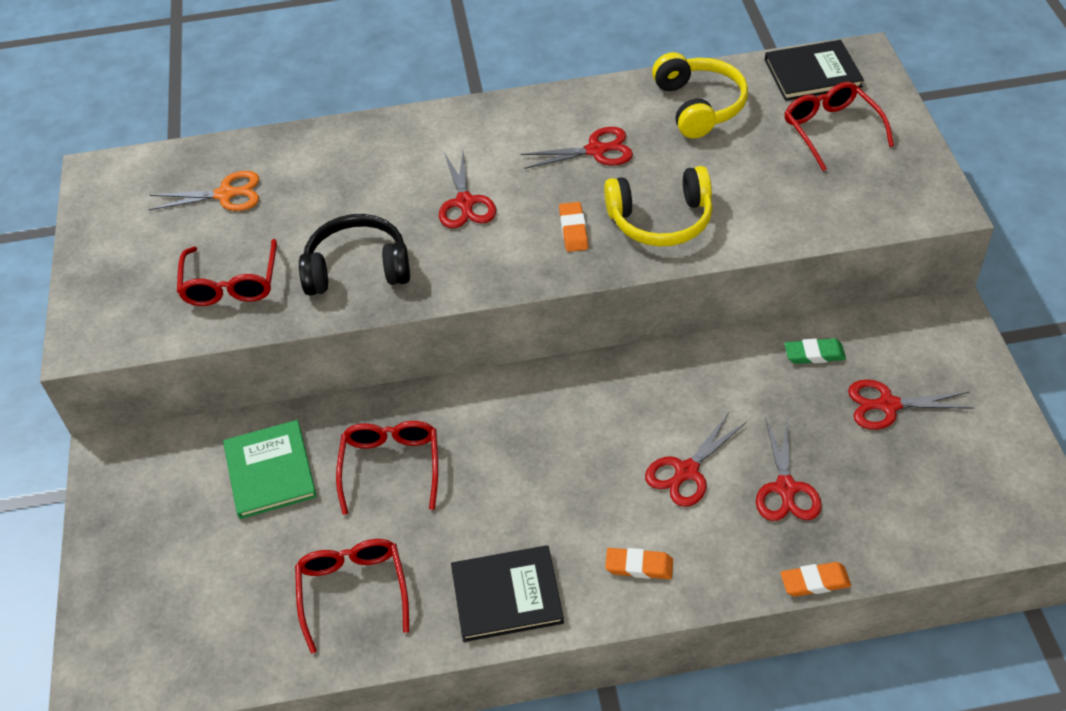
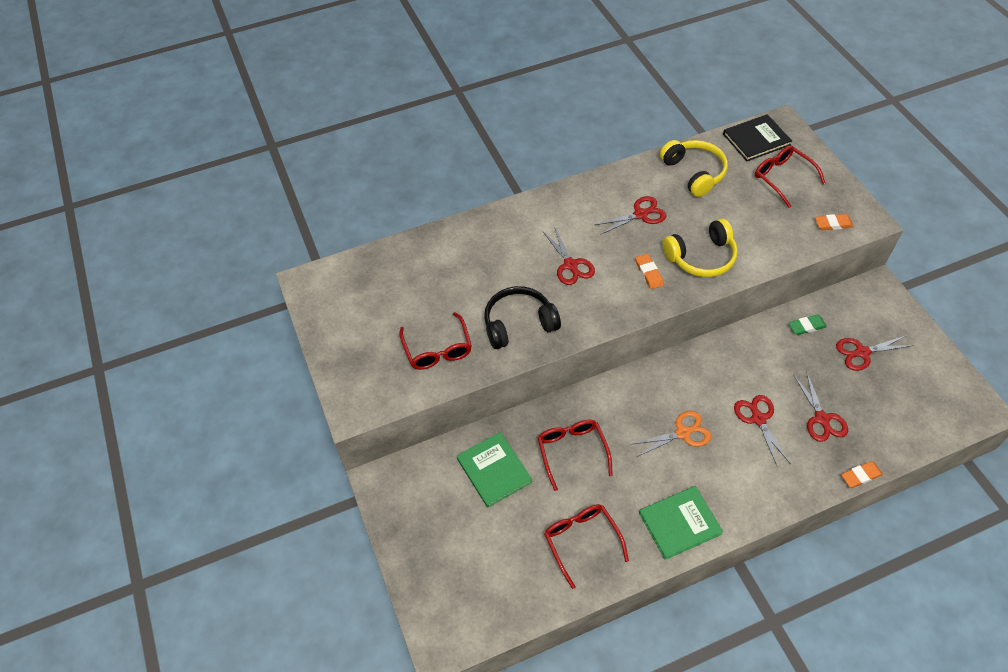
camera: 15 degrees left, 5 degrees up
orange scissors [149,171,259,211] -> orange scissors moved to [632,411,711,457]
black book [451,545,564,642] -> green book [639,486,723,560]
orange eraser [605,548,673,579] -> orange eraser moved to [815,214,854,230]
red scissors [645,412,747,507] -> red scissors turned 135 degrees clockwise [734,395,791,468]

_____

**WORK INSTRUCTIONS:**
Answer with the exact lines running from the one that contains "black book [451,545,564,642]" through the last line of the data. Include no other line.

**RESULT OF THE TASK:**
black book [451,545,564,642] -> green book [639,486,723,560]
orange eraser [605,548,673,579] -> orange eraser moved to [815,214,854,230]
red scissors [645,412,747,507] -> red scissors turned 135 degrees clockwise [734,395,791,468]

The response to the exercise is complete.